** Instructions for the task **
Beginning with the line that mentions "grey brick G7:H7", reproduce every line through the last line of the entries, exactly, and only those.

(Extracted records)
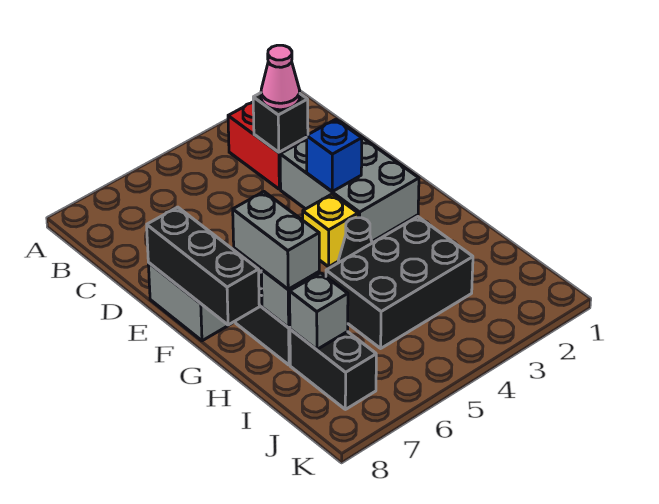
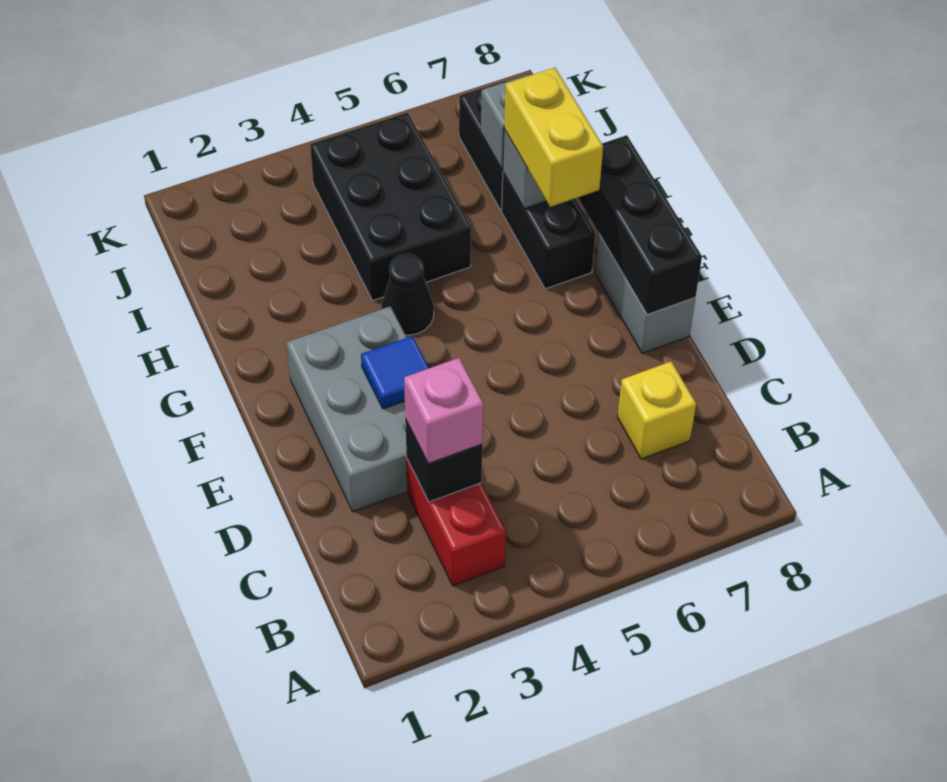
pink cone C3 level 3 -> pink brick C3 level 3
blue brick E3 level 2 -> blue tile E3 level 2
yellow brick F4 level 1 -> yellow brick C7 level 1
grey brick G7:H7 level 3 -> yellow brick G7:H7 level 3
black brick H3:I5 level 1 -> black brick H4:J5 level 1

** Answer for the task **
grey brick G7:H7 level 3 -> yellow brick G7:H7 level 3
black brick H3:I5 level 1 -> black brick H4:J5 level 1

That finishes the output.